Start of Block

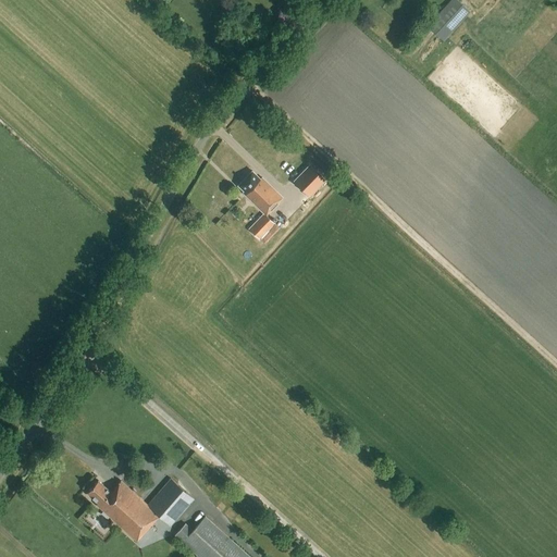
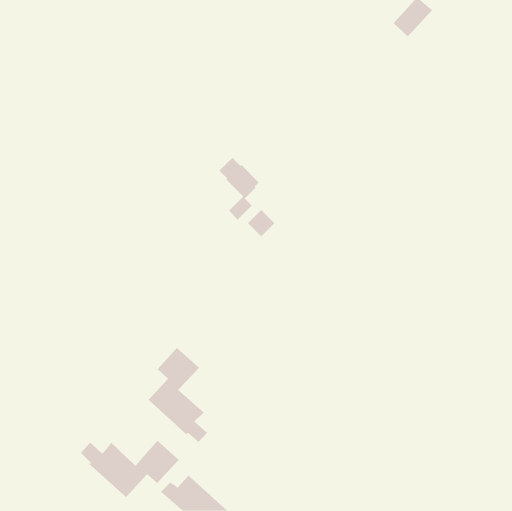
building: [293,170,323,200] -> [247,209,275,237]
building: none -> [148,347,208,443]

End of Block
Start of Block

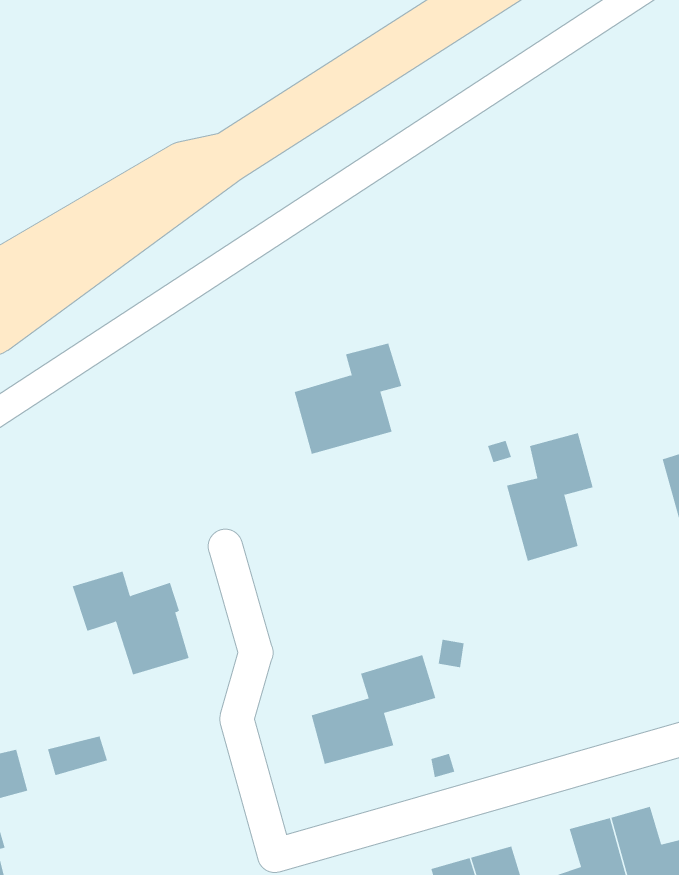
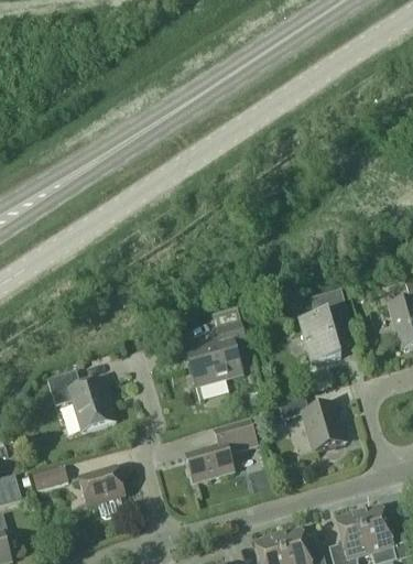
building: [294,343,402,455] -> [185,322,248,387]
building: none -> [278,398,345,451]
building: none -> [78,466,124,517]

End of Block

WORK TO BE COMPLETED>
In the listing above, find the line containing "building: [293,170,323,200] ->" and the line containing "building: none -> [148,347,208,443]", then repeat those two lines and everything between them exactly.

YOUR RESPONSE>
building: [293,170,323,200] -> [247,209,275,237]
building: none -> [148,347,208,443]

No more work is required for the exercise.